## [Supplied entries]
---------------
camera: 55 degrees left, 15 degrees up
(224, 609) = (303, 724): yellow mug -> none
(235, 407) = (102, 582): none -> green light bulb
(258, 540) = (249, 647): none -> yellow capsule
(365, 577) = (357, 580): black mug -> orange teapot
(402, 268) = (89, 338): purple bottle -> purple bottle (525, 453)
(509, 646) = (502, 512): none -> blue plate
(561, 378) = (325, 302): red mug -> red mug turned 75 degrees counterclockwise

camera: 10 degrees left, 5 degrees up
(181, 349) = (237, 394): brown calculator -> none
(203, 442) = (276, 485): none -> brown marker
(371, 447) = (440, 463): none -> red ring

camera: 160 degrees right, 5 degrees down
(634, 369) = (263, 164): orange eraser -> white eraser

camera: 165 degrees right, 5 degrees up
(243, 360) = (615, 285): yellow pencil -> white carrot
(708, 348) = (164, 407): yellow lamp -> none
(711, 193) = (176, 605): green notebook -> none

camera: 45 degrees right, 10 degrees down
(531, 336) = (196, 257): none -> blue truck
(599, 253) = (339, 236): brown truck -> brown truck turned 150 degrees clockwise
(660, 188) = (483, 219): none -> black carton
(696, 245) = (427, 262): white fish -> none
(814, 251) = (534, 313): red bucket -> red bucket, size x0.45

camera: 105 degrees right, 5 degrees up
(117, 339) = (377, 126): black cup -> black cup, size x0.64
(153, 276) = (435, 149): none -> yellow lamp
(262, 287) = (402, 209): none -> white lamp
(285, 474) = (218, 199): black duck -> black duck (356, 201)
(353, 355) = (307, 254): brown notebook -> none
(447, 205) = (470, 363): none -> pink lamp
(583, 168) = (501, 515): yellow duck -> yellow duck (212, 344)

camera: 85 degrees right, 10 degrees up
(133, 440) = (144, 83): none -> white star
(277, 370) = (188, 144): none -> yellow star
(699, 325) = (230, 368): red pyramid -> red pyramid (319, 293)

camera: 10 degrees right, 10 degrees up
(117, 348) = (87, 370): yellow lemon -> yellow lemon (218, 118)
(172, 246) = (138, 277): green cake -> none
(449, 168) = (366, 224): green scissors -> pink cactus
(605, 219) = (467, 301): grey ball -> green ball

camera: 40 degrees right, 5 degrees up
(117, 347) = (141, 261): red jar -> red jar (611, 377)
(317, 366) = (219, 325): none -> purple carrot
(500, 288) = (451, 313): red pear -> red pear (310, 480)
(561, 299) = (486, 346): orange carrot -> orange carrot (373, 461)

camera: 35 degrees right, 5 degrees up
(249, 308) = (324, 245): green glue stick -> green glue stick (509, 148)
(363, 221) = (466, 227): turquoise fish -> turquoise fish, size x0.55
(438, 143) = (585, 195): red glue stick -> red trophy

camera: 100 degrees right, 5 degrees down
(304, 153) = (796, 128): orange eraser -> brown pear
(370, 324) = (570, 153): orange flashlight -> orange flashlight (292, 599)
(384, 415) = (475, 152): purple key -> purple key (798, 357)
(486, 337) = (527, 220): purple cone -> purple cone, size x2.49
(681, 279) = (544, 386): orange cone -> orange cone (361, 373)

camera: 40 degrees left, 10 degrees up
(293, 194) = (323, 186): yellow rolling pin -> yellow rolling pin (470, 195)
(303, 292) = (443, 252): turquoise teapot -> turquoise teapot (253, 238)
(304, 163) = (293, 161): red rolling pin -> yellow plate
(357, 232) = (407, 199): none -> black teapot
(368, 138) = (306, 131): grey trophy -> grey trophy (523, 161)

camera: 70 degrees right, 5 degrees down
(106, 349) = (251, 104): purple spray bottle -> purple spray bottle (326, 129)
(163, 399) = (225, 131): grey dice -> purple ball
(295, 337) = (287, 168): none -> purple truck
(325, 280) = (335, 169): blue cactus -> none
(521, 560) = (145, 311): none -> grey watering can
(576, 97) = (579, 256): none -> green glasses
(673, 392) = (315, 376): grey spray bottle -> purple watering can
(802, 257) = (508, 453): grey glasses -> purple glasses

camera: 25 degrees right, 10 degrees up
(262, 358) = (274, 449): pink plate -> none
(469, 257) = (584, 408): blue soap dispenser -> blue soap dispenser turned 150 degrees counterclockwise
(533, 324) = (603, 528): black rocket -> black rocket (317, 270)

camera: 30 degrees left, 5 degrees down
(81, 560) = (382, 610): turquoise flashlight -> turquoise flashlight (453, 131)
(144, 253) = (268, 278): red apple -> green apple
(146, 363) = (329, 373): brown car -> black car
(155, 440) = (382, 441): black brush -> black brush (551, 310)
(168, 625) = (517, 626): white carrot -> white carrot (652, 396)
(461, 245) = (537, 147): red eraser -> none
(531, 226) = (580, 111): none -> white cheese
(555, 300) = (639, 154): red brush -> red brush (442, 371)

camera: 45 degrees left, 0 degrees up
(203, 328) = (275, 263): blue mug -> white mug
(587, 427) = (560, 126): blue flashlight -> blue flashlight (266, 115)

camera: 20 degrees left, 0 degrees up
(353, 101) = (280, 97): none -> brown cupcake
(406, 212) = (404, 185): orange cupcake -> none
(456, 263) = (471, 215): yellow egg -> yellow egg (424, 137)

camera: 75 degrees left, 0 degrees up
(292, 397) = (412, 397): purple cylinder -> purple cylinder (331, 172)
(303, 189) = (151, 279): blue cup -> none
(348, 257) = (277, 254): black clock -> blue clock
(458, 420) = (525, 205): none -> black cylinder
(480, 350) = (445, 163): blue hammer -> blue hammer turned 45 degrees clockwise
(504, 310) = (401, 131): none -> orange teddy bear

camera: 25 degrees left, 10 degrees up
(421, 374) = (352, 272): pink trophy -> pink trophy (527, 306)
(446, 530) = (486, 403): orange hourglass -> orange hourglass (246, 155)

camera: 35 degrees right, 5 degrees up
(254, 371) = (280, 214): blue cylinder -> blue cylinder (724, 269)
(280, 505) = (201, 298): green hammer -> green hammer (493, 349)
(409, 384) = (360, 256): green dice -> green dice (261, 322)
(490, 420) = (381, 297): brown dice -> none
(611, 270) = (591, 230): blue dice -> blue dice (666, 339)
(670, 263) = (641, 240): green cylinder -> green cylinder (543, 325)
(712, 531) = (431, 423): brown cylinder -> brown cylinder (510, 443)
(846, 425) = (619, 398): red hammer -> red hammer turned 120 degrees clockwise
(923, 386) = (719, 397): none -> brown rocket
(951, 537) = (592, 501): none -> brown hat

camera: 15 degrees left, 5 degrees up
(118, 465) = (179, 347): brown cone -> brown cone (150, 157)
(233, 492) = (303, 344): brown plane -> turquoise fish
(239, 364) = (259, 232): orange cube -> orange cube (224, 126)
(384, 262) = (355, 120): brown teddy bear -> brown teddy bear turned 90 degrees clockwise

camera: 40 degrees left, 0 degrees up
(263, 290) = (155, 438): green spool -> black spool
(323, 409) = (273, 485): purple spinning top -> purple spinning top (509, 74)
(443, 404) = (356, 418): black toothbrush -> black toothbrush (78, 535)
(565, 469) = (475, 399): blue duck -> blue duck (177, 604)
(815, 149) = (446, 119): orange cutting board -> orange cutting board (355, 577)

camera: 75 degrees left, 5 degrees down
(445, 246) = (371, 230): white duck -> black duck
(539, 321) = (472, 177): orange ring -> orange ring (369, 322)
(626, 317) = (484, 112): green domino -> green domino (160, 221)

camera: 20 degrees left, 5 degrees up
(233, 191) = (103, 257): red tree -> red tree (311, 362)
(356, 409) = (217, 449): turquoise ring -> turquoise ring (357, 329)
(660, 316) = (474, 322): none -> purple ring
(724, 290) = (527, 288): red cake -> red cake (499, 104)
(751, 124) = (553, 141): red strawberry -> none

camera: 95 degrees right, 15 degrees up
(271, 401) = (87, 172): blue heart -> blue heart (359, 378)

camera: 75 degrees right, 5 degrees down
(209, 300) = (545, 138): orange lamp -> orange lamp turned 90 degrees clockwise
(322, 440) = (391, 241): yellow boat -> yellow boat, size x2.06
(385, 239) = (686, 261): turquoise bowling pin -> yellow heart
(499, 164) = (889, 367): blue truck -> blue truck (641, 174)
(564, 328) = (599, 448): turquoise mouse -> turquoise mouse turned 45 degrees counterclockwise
---------------
## [Assignment]
Would you print exactly, and only, the lines of the data above from the line with "(561, 299) = (486, 346): orange" through the line with "camera: 40 degrees left, 10 degrees up", inclusive?

## [Task output]
(561, 299) = (486, 346): orange carrot -> orange carrot (373, 461)

camera: 35 degrees right, 5 degrees up
(249, 308) = (324, 245): green glue stick -> green glue stick (509, 148)
(363, 221) = (466, 227): turquoise fish -> turquoise fish, size x0.55
(438, 143) = (585, 195): red glue stick -> red trophy

camera: 100 degrees right, 5 degrees down
(304, 153) = (796, 128): orange eraser -> brown pear
(370, 324) = (570, 153): orange flashlight -> orange flashlight (292, 599)
(384, 415) = (475, 152): purple key -> purple key (798, 357)
(486, 337) = (527, 220): purple cone -> purple cone, size x2.49
(681, 279) = (544, 386): orange cone -> orange cone (361, 373)

camera: 40 degrees left, 10 degrees up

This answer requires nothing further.